Brief: Give the data again in full, exactly as written below.

Records supplied:
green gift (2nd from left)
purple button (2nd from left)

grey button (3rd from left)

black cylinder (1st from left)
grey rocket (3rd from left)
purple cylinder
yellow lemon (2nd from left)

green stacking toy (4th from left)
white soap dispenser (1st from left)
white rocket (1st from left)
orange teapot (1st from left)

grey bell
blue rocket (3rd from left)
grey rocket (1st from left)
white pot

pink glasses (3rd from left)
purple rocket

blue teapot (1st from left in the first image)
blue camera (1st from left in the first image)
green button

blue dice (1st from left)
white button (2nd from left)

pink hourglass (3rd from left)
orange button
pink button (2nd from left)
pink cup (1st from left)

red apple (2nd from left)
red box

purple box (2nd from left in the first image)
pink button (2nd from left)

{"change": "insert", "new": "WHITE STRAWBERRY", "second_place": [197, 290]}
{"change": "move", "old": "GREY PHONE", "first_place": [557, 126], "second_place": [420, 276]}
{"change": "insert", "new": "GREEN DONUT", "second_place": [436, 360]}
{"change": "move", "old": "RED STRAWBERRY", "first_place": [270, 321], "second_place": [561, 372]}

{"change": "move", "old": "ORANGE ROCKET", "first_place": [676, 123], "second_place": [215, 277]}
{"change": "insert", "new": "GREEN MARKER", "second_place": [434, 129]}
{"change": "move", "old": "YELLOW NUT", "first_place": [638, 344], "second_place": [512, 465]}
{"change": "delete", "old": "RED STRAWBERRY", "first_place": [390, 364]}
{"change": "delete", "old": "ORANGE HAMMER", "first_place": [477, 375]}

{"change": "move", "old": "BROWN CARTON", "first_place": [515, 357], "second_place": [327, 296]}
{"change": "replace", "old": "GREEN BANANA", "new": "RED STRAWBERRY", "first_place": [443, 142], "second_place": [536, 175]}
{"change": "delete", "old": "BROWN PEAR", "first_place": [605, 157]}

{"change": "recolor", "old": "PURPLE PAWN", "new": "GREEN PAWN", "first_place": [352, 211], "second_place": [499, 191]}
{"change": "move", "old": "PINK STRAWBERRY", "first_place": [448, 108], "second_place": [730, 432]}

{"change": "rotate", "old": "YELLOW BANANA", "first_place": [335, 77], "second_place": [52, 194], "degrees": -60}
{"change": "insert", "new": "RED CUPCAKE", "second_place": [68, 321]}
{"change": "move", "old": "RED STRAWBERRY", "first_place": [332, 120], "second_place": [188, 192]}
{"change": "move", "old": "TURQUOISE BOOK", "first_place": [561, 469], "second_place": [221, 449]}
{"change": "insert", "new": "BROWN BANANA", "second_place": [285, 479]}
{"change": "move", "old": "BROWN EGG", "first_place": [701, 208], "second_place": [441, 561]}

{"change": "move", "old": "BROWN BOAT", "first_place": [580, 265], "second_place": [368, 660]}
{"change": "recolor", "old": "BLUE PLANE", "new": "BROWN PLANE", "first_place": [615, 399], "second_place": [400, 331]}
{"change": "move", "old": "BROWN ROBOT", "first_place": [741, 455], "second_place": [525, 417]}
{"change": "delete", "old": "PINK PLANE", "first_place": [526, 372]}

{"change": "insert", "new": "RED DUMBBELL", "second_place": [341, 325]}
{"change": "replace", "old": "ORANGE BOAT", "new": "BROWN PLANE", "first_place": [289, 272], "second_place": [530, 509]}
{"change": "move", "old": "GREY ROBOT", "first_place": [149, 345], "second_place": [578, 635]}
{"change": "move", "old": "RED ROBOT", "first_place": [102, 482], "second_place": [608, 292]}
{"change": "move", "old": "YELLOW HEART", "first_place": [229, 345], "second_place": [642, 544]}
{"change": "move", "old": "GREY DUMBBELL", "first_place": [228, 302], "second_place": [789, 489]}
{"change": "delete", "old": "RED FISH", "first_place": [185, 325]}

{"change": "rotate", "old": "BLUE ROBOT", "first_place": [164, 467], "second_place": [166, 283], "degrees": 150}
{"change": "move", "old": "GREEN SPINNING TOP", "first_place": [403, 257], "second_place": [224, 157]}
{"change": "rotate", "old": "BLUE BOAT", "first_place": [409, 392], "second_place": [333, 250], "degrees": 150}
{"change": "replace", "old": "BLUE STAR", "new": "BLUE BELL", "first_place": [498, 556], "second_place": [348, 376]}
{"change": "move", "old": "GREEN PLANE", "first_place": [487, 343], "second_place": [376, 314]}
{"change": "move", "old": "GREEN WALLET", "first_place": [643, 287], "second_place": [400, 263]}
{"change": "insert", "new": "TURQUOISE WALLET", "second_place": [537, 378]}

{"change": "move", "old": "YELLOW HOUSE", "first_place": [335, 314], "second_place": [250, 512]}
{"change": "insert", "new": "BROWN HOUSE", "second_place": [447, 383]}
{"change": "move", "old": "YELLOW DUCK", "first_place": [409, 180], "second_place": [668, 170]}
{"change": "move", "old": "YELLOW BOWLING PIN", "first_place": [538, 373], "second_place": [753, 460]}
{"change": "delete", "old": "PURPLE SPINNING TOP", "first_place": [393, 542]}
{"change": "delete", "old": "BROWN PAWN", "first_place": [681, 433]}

Response:
green gift (2nd from left)
purple button (2nd from left)

grey button (3rd from left)

black cylinder (1st from left)
grey rocket (3rd from left)
purple cylinder
yellow lemon (2nd from left)

green stacking toy (4th from left)
white soap dispenser (1st from left)
white rocket (1st from left)
orange teapot (1st from left)

grey bell
blue rocket (3rd from left)
grey rocket (1st from left)
white pot

pink glasses (3rd from left)
purple rocket

blue teapot (1st from left in the first image)
blue camera (1st from left in the first image)
green button

blue dice (1st from left)
white button (2nd from left)

pink hourglass (3rd from left)
orange button
pink button (2nd from left)
pink cup (1st from left)

red apple (2nd from left)
red box

purple box (2nd from left in the first image)
pink button (2nd from left)

{"change": "insert", "new": "WHITE STRAWBERRY", "second_place": [197, 290]}
{"change": "move", "old": "GREY PHONE", "first_place": [557, 126], "second_place": [420, 276]}
{"change": "insert", "new": "GREEN DONUT", "second_place": [436, 360]}
{"change": "move", "old": "RED STRAWBERRY", "first_place": [270, 321], "second_place": [561, 372]}

{"change": "move", "old": "ORANGE ROCKET", "first_place": [676, 123], "second_place": [215, 277]}
{"change": "insert", "new": "GREEN MARKER", "second_place": [434, 129]}
{"change": "move", "old": "YELLOW NUT", "first_place": [638, 344], "second_place": [512, 465]}
{"change": "delete", "old": "RED STRAWBERRY", "first_place": [390, 364]}
{"change": "delete", "old": "ORANGE HAMMER", "first_place": [477, 375]}

{"change": "move", "old": "BROWN CARTON", "first_place": [515, 357], "second_place": [327, 296]}
{"change": "replace", "old": "GREEN BANANA", "new": "RED STRAWBERRY", "first_place": [443, 142], "second_place": [536, 175]}
{"change": "delete", "old": "BROWN PEAR", "first_place": [605, 157]}

{"change": "recolor", "old": "PURPLE PAWN", "new": "GREEN PAWN", "first_place": [352, 211], "second_place": [499, 191]}
{"change": "move", "old": "PINK STRAWBERRY", "first_place": [448, 108], "second_place": [730, 432]}

{"change": "rotate", "old": "YELLOW BANANA", "first_place": [335, 77], "second_place": [52, 194], "degrees": -60}
{"change": "insert", "new": "RED CUPCAKE", "second_place": [68, 321]}
{"change": "move", "old": "RED STRAWBERRY", "first_place": [332, 120], "second_place": [188, 192]}
{"change": "move", "old": "TURQUOISE BOOK", "first_place": [561, 469], "second_place": [221, 449]}
{"change": "insert", "new": "BROWN BANANA", "second_place": [285, 479]}
{"change": "move", "old": "BROWN EGG", "first_place": [701, 208], "second_place": [441, 561]}

{"change": "move", "old": "BROWN BOAT", "first_place": [580, 265], "second_place": [368, 660]}
{"change": "recolor", "old": "BLUE PLANE", "new": "BROWN PLANE", "first_place": [615, 399], "second_place": [400, 331]}
{"change": "move", "old": "BROWN ROBOT", "first_place": [741, 455], "second_place": [525, 417]}
{"change": "delete", "old": "PINK PLANE", "first_place": [526, 372]}

{"change": "insert", "new": "RED DUMBBELL", "second_place": [341, 325]}
{"change": "replace", "old": "ORANGE BOAT", "new": "BROWN PLANE", "first_place": [289, 272], "second_place": [530, 509]}
{"change": "move", "old": "GREY ROBOT", "first_place": [149, 345], "second_place": [578, 635]}
{"change": "move", "old": "RED ROBOT", "first_place": [102, 482], "second_place": [608, 292]}
{"change": "move", "old": "YELLOW HEART", "first_place": [229, 345], "second_place": [642, 544]}
{"change": "move", "old": "GREY DUMBBELL", "first_place": [228, 302], "second_place": [789, 489]}
{"change": "delete", "old": "RED FISH", "first_place": [185, 325]}

{"change": "rotate", "old": "BLUE ROBOT", "first_place": [164, 467], "second_place": [166, 283], "degrees": 150}
{"change": "move", "old": "GREEN SPINNING TOP", "first_place": [403, 257], "second_place": [224, 157]}
{"change": "rotate", "old": "BLUE BOAT", "first_place": [409, 392], "second_place": [333, 250], "degrees": 150}
{"change": "replace", "old": "BLUE STAR", "new": "BLUE BELL", "first_place": [498, 556], "second_place": [348, 376]}
{"change": "move", "old": "GREEN PLANE", "first_place": [487, 343], "second_place": [376, 314]}
{"change": "move", "old": "GREEN WALLET", "first_place": [643, 287], "second_place": [400, 263]}
{"change": "insert", "new": "TURQUOISE WALLET", "second_place": [537, 378]}

{"change": "move", "old": "YELLOW HOUSE", "first_place": [335, 314], "second_place": [250, 512]}
{"change": "insert", "new": "BROWN HOUSE", "second_place": [447, 383]}
{"change": "move", "old": "YELLOW DUCK", "first_place": [409, 180], "second_place": [668, 170]}
{"change": "move", "old": "YELLOW BOWLING PIN", "first_place": [538, 373], "second_place": [753, 460]}
{"change": "delete", "old": "PURPLE SPINNING TOP", "first_place": [393, 542]}
{"change": "delete", "old": "BROWN PAWN", "first_place": [681, 433]}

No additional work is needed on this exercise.